PROBLEM TO SOLVE -
The entries below are to be transcribed in full, without their images.

RECORDED DATA -
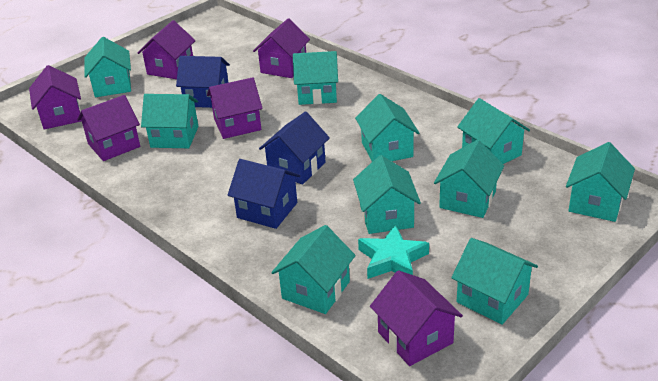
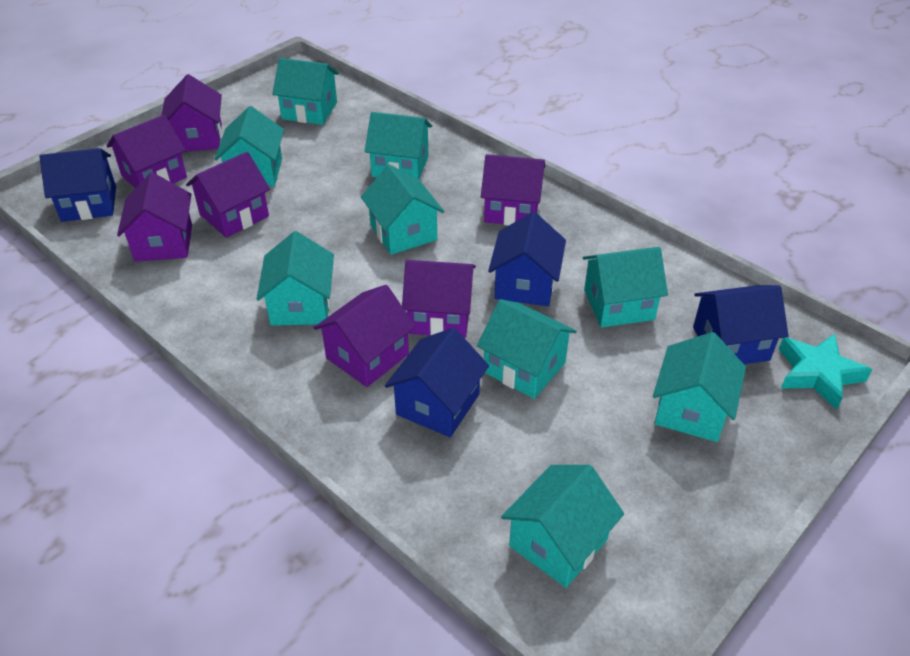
blue house: 3 -> 4
purple house: 6 -> 7
turquoise house: 10 -> 9

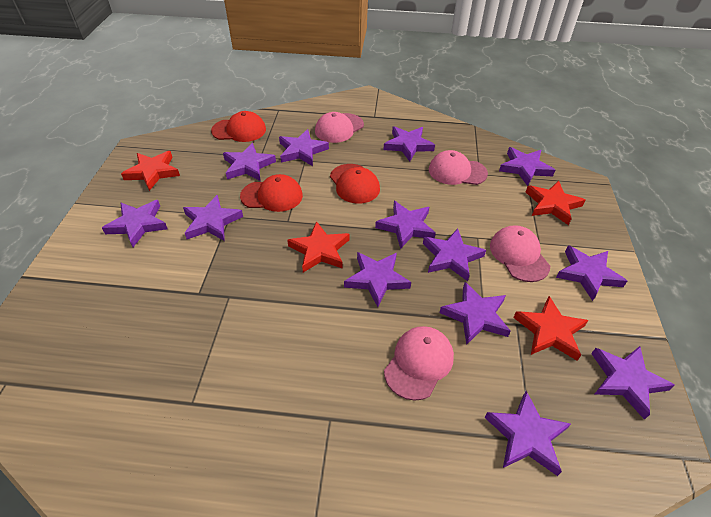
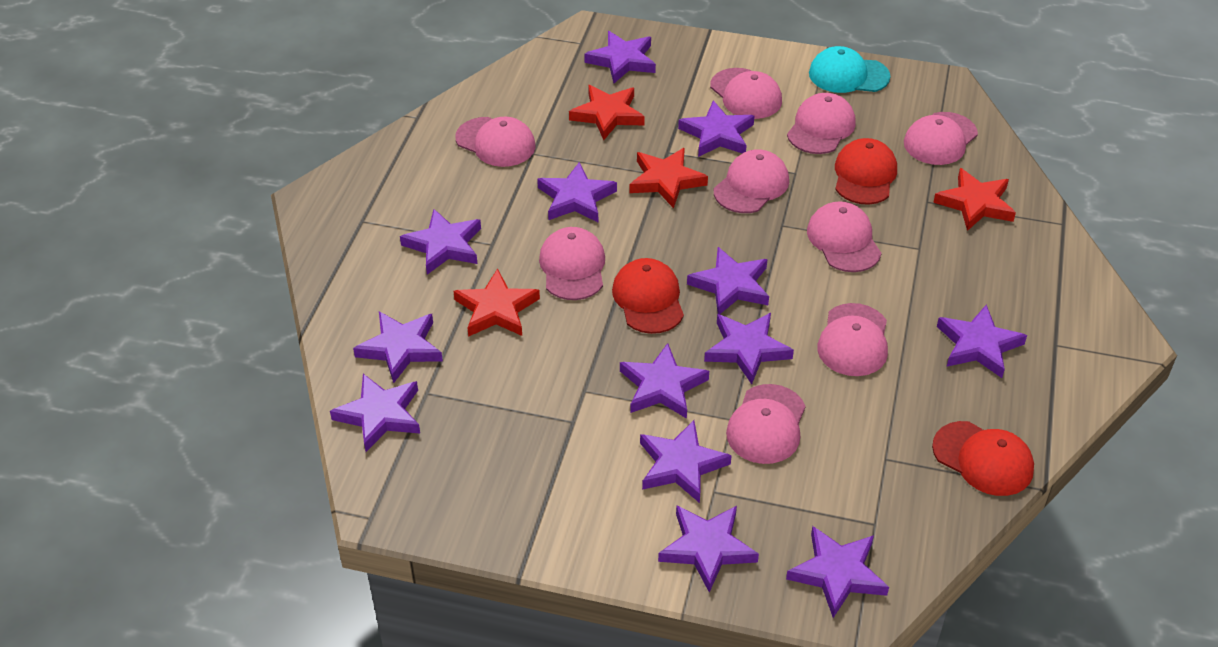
pink cap: 4 -> 9
turquoise cap: 0 -> 1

YOUR RESPONSE -
blue house: 3 -> 4
purple house: 6 -> 7
turquoise house: 10 -> 9

pink cap: 4 -> 9
turquoise cap: 0 -> 1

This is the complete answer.